Entries taken from a collection
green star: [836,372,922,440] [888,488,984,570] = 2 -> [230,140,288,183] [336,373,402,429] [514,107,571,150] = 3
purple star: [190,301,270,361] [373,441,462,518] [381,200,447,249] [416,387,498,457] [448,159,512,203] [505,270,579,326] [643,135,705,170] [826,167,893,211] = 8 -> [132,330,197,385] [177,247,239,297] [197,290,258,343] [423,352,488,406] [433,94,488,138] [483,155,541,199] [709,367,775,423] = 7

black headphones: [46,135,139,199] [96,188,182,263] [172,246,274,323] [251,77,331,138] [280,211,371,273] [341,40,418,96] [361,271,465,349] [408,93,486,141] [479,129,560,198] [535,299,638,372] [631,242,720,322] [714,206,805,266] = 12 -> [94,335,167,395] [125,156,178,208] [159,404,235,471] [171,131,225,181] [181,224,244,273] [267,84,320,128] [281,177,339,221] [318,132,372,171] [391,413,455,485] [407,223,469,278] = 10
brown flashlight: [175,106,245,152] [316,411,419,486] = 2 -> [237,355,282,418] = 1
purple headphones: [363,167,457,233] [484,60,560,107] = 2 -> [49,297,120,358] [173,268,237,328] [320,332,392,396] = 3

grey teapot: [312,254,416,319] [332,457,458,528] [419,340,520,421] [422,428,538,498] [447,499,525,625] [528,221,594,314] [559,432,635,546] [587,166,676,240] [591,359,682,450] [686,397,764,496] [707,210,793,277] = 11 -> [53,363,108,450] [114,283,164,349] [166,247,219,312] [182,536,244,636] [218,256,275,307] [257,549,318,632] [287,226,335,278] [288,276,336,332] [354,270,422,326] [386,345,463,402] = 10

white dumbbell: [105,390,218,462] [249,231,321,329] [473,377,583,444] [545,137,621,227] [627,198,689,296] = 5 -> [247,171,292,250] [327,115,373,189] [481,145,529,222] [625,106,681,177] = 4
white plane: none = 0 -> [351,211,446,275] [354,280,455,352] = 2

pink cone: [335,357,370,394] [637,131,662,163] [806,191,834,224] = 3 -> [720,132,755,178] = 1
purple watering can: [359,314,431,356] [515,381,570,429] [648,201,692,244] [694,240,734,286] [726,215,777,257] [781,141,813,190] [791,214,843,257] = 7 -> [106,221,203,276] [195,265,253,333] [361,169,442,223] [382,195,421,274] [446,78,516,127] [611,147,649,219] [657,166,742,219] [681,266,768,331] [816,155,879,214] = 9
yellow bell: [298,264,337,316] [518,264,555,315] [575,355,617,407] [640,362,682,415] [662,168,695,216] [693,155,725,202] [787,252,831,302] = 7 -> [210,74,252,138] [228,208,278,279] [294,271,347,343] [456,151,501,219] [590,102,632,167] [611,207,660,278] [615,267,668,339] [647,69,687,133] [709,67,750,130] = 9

• **TASK DETAILS**
In full and without alteration, write out the data above.

• **SOLUTION FOR THIS TASK**
green star: [836,372,922,440] [888,488,984,570] = 2 -> [230,140,288,183] [336,373,402,429] [514,107,571,150] = 3
purple star: [190,301,270,361] [373,441,462,518] [381,200,447,249] [416,387,498,457] [448,159,512,203] [505,270,579,326] [643,135,705,170] [826,167,893,211] = 8 -> [132,330,197,385] [177,247,239,297] [197,290,258,343] [423,352,488,406] [433,94,488,138] [483,155,541,199] [709,367,775,423] = 7

black headphones: [46,135,139,199] [96,188,182,263] [172,246,274,323] [251,77,331,138] [280,211,371,273] [341,40,418,96] [361,271,465,349] [408,93,486,141] [479,129,560,198] [535,299,638,372] [631,242,720,322] [714,206,805,266] = 12 -> [94,335,167,395] [125,156,178,208] [159,404,235,471] [171,131,225,181] [181,224,244,273] [267,84,320,128] [281,177,339,221] [318,132,372,171] [391,413,455,485] [407,223,469,278] = 10
brown flashlight: [175,106,245,152] [316,411,419,486] = 2 -> [237,355,282,418] = 1
purple headphones: [363,167,457,233] [484,60,560,107] = 2 -> [49,297,120,358] [173,268,237,328] [320,332,392,396] = 3

grey teapot: [312,254,416,319] [332,457,458,528] [419,340,520,421] [422,428,538,498] [447,499,525,625] [528,221,594,314] [559,432,635,546] [587,166,676,240] [591,359,682,450] [686,397,764,496] [707,210,793,277] = 11 -> [53,363,108,450] [114,283,164,349] [166,247,219,312] [182,536,244,636] [218,256,275,307] [257,549,318,632] [287,226,335,278] [288,276,336,332] [354,270,422,326] [386,345,463,402] = 10

white dumbbell: [105,390,218,462] [249,231,321,329] [473,377,583,444] [545,137,621,227] [627,198,689,296] = 5 -> [247,171,292,250] [327,115,373,189] [481,145,529,222] [625,106,681,177] = 4
white plane: none = 0 -> [351,211,446,275] [354,280,455,352] = 2

pink cone: [335,357,370,394] [637,131,662,163] [806,191,834,224] = 3 -> [720,132,755,178] = 1
purple watering can: [359,314,431,356] [515,381,570,429] [648,201,692,244] [694,240,734,286] [726,215,777,257] [781,141,813,190] [791,214,843,257] = 7 -> [106,221,203,276] [195,265,253,333] [361,169,442,223] [382,195,421,274] [446,78,516,127] [611,147,649,219] [657,166,742,219] [681,266,768,331] [816,155,879,214] = 9
yellow bell: [298,264,337,316] [518,264,555,315] [575,355,617,407] [640,362,682,415] [662,168,695,216] [693,155,725,202] [787,252,831,302] = 7 -> [210,74,252,138] [228,208,278,279] [294,271,347,343] [456,151,501,219] [590,102,632,167] [611,207,660,278] [615,267,668,339] [647,69,687,133] [709,67,750,130] = 9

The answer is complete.